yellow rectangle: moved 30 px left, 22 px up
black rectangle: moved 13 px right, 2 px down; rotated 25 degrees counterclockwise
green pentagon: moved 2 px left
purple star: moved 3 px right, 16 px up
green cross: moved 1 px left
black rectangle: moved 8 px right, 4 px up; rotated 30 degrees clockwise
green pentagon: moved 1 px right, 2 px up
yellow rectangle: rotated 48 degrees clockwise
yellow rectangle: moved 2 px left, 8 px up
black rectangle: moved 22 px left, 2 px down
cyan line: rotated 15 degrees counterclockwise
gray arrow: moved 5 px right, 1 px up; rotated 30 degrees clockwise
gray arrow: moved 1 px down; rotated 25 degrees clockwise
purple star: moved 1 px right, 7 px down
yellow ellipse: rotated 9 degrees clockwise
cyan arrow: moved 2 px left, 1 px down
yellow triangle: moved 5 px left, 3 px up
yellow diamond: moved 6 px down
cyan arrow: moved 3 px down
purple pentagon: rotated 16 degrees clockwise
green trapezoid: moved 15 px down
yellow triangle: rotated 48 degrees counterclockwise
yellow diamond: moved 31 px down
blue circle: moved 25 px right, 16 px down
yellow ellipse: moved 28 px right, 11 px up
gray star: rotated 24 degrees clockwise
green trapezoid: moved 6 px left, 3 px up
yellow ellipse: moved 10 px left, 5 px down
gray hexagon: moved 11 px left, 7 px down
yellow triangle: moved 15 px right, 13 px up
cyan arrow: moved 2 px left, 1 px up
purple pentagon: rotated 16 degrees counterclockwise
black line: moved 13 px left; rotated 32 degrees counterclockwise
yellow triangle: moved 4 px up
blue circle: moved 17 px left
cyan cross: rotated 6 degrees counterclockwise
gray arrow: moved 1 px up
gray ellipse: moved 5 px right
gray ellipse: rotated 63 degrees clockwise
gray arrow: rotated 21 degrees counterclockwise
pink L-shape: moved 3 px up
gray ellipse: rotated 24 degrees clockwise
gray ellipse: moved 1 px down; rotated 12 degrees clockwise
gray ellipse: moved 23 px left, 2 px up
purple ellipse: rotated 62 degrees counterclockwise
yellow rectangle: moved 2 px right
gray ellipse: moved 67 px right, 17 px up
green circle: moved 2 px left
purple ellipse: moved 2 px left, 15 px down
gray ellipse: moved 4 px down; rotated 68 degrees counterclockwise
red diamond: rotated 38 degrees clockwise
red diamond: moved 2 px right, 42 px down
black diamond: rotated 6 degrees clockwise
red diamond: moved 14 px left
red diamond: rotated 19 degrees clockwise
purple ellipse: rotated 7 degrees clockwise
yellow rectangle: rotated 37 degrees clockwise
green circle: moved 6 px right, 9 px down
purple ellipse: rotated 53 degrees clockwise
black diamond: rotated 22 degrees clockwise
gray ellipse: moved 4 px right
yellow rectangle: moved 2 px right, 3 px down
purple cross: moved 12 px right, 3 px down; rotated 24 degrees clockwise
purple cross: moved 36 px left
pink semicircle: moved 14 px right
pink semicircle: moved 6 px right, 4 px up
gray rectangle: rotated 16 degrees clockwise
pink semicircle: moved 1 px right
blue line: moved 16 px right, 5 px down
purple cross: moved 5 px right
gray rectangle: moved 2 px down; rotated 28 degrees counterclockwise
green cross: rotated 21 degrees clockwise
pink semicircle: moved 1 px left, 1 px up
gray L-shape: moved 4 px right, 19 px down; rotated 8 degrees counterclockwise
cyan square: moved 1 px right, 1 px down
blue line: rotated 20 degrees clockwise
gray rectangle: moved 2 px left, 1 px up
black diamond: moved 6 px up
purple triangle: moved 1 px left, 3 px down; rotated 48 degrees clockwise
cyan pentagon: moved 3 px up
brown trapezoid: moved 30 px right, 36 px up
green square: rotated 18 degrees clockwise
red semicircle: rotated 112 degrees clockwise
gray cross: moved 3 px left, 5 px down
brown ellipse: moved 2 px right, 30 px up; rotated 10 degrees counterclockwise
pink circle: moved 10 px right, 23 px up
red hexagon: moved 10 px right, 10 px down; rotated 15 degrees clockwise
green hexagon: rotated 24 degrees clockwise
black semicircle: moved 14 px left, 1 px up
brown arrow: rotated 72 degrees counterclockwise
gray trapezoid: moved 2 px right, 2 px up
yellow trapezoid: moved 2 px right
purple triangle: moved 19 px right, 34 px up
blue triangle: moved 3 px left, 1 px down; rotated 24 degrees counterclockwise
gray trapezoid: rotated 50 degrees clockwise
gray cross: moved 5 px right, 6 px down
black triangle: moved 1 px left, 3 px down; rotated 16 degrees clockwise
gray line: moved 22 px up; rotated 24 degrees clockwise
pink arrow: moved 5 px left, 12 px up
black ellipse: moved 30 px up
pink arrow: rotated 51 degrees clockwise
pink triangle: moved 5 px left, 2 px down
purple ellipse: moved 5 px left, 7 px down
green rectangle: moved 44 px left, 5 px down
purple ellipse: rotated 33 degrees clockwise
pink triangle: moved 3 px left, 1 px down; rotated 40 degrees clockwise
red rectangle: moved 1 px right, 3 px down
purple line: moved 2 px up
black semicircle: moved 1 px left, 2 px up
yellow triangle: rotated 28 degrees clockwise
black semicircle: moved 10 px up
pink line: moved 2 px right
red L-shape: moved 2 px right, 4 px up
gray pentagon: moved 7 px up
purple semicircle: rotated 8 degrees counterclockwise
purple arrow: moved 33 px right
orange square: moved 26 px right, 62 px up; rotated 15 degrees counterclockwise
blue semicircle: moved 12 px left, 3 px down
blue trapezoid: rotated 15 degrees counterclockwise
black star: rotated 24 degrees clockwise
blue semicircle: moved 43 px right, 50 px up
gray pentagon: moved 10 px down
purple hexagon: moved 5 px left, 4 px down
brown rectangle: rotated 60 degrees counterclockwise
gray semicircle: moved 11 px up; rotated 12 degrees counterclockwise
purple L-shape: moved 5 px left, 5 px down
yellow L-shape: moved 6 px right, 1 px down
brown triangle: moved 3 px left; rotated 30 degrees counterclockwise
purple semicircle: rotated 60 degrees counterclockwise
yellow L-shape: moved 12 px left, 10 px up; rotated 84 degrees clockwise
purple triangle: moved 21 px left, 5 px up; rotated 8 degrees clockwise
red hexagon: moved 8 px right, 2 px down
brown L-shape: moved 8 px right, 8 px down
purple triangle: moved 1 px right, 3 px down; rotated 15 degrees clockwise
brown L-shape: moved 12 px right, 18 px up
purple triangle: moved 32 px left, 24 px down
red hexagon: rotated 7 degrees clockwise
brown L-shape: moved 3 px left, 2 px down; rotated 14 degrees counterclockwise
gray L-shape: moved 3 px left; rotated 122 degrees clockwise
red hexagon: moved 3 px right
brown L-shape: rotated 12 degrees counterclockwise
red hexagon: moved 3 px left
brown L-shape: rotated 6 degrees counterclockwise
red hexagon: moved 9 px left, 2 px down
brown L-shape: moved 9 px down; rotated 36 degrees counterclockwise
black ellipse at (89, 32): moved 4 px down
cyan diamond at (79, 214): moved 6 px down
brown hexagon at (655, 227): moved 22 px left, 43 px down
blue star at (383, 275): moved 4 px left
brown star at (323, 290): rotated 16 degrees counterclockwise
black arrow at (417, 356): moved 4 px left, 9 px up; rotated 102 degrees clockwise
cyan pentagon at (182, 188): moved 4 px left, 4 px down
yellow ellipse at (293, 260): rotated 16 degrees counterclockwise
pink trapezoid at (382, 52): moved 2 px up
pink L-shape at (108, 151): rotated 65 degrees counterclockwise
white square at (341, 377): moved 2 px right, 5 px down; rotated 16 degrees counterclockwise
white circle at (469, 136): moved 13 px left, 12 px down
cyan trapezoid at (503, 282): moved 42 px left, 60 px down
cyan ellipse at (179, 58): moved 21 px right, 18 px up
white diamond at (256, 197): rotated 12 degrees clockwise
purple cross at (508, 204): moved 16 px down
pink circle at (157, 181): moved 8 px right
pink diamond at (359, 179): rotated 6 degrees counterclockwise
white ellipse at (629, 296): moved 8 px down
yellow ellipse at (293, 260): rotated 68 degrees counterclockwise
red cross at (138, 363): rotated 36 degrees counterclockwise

__________

**The exercise**
Copy the records above word for word, from their first line through the line containing "gray ellipse: rotated 24 degrees clockwise", with that line included and nothing after it.

**Answer to the exercise**
yellow rectangle: moved 30 px left, 22 px up
black rectangle: moved 13 px right, 2 px down; rotated 25 degrees counterclockwise
green pentagon: moved 2 px left
purple star: moved 3 px right, 16 px up
green cross: moved 1 px left
black rectangle: moved 8 px right, 4 px up; rotated 30 degrees clockwise
green pentagon: moved 1 px right, 2 px up
yellow rectangle: rotated 48 degrees clockwise
yellow rectangle: moved 2 px left, 8 px up
black rectangle: moved 22 px left, 2 px down
cyan line: rotated 15 degrees counterclockwise
gray arrow: moved 5 px right, 1 px up; rotated 30 degrees clockwise
gray arrow: moved 1 px down; rotated 25 degrees clockwise
purple star: moved 1 px right, 7 px down
yellow ellipse: rotated 9 degrees clockwise
cyan arrow: moved 2 px left, 1 px down
yellow triangle: moved 5 px left, 3 px up
yellow diamond: moved 6 px down
cyan arrow: moved 3 px down
purple pentagon: rotated 16 degrees clockwise
green trapezoid: moved 15 px down
yellow triangle: rotated 48 degrees counterclockwise
yellow diamond: moved 31 px down
blue circle: moved 25 px right, 16 px down
yellow ellipse: moved 28 px right, 11 px up
gray star: rotated 24 degrees clockwise
green trapezoid: moved 6 px left, 3 px up
yellow ellipse: moved 10 px left, 5 px down
gray hexagon: moved 11 px left, 7 px down
yellow triangle: moved 15 px right, 13 px up
cyan arrow: moved 2 px left, 1 px up
purple pentagon: rotated 16 degrees counterclockwise
black line: moved 13 px left; rotated 32 degrees counterclockwise
yellow triangle: moved 4 px up
blue circle: moved 17 px left
cyan cross: rotated 6 degrees counterclockwise
gray arrow: moved 1 px up
gray ellipse: moved 5 px right
gray ellipse: rotated 63 degrees clockwise
gray arrow: rotated 21 degrees counterclockwise
pink L-shape: moved 3 px up
gray ellipse: rotated 24 degrees clockwise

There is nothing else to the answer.